(What you are asked to do) Begin at the line containing "camera: 70 degrees left, 10 degrees down" in the data below and go on through the line containing "shifted | white", repeating each line exactly; include both ends and no other line.

(Extracted data)

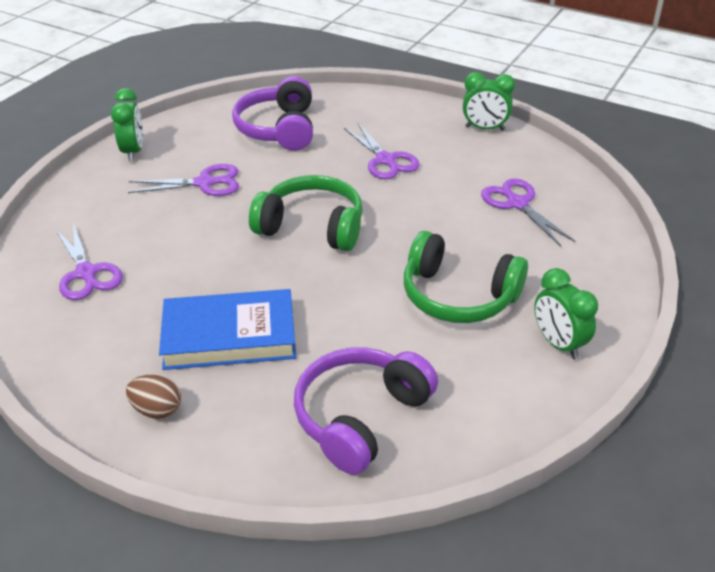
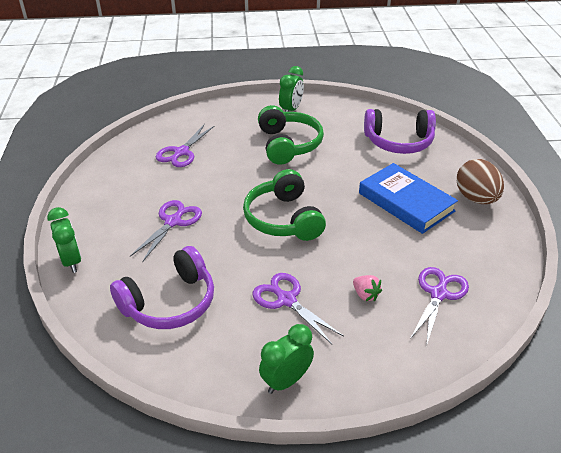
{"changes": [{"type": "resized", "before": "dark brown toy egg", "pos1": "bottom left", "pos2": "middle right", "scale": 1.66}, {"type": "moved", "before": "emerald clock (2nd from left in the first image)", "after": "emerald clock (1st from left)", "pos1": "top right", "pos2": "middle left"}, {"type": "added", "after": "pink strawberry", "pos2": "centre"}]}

==

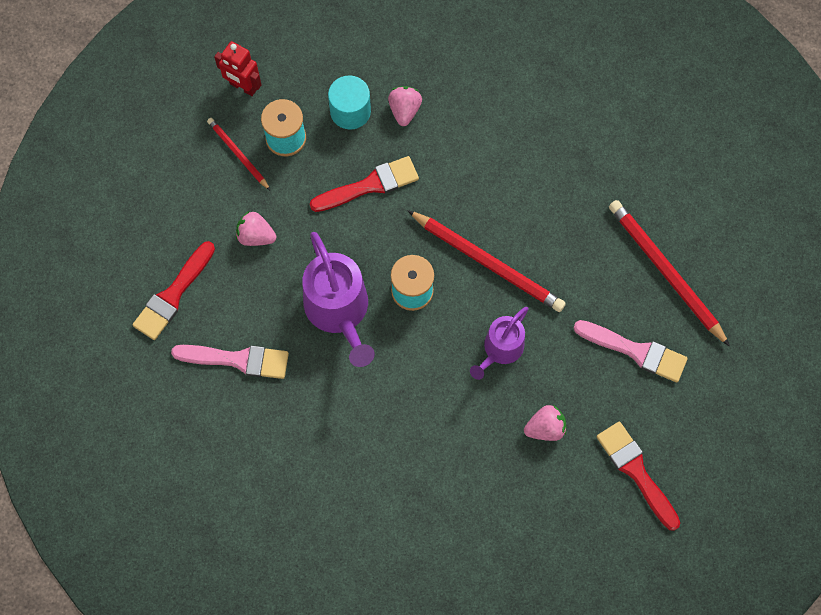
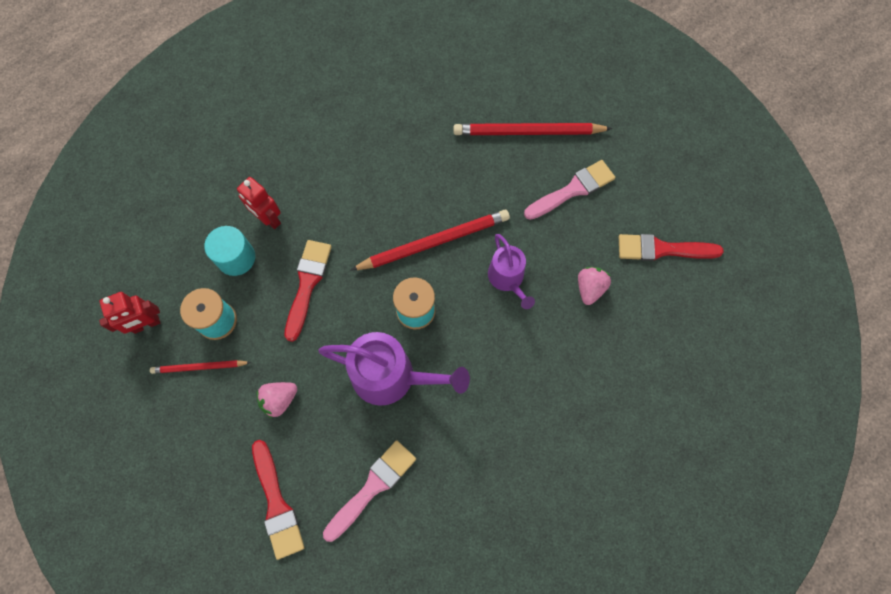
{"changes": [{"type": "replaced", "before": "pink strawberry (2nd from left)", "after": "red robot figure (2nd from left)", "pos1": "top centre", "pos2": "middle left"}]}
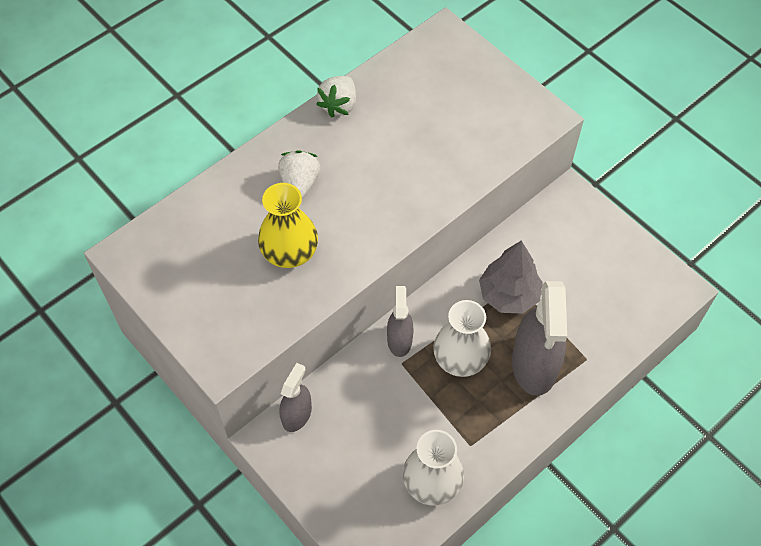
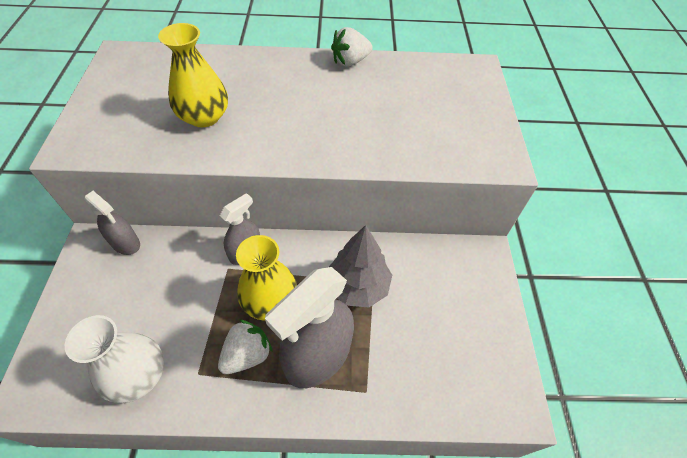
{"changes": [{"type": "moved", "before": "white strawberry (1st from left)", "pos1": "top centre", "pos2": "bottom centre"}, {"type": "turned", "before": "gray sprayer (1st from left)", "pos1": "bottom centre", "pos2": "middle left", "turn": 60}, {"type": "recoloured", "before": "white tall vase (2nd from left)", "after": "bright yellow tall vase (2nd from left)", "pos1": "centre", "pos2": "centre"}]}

...

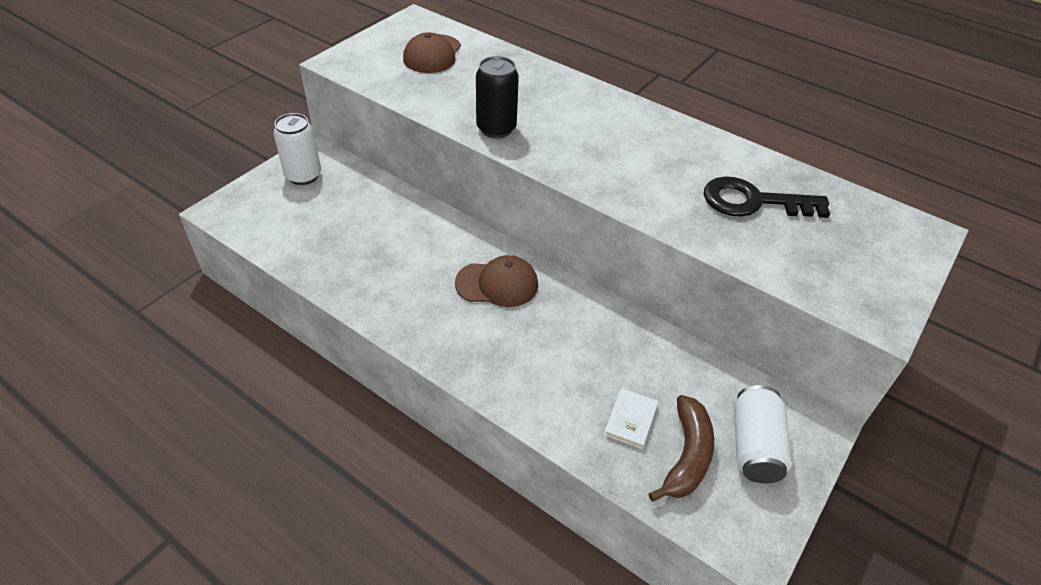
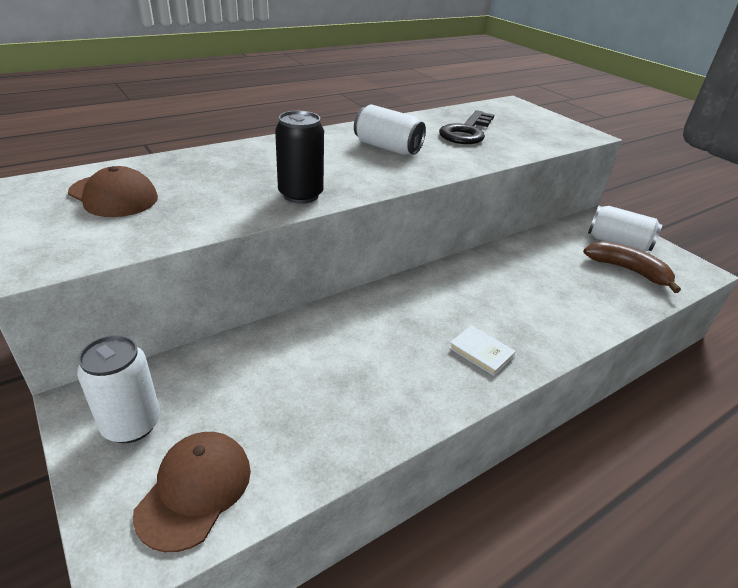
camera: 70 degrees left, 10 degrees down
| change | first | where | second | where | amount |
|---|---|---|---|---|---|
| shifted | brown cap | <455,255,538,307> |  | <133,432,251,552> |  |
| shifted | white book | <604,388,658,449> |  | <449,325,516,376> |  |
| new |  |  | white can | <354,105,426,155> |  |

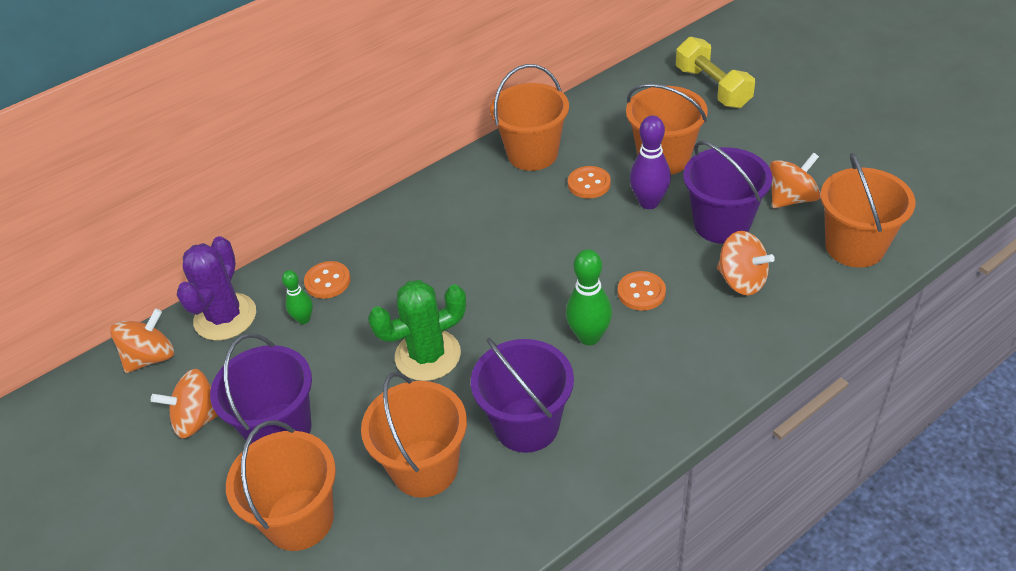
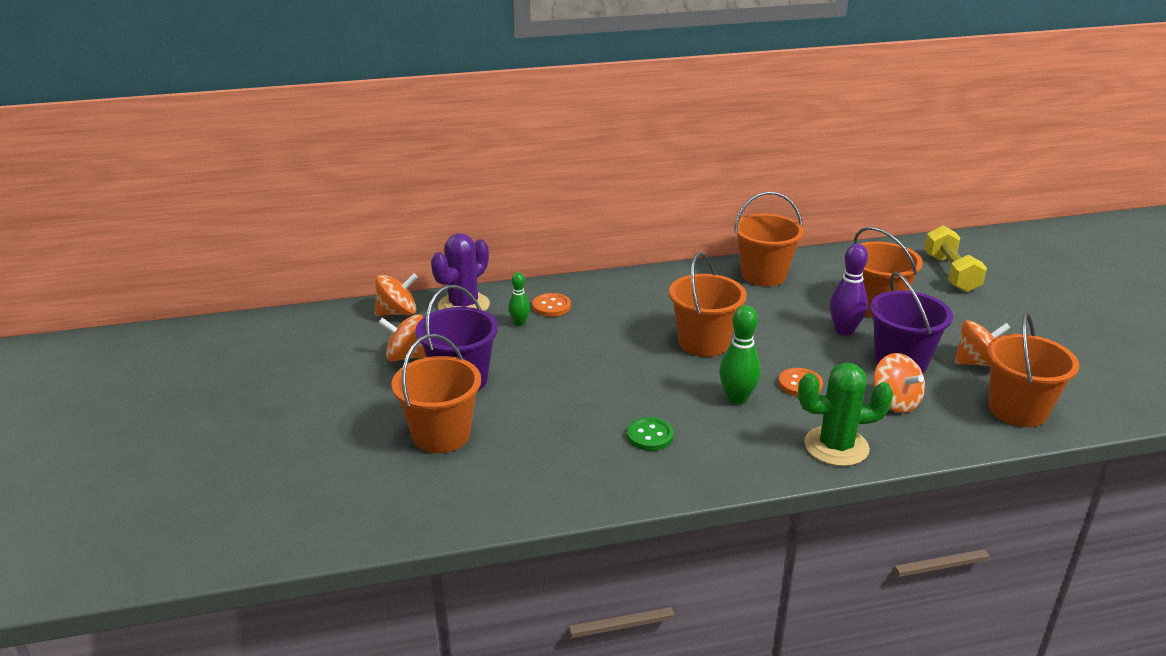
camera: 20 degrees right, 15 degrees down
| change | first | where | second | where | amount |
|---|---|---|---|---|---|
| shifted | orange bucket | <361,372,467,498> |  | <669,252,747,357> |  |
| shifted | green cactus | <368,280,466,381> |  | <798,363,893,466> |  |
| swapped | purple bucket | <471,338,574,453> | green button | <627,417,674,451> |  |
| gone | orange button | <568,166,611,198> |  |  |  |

(Your response)
camera: 70 degrees left, 10 degrees down
| change | first | where | second | where | amount |
|---|---|---|---|---|---|
| shifted | brown cap | <455,255,538,307> |  | <133,432,251,552> |  |
| shifted | white book | <604,388,658,449> |  | <449,325,516,376> |  |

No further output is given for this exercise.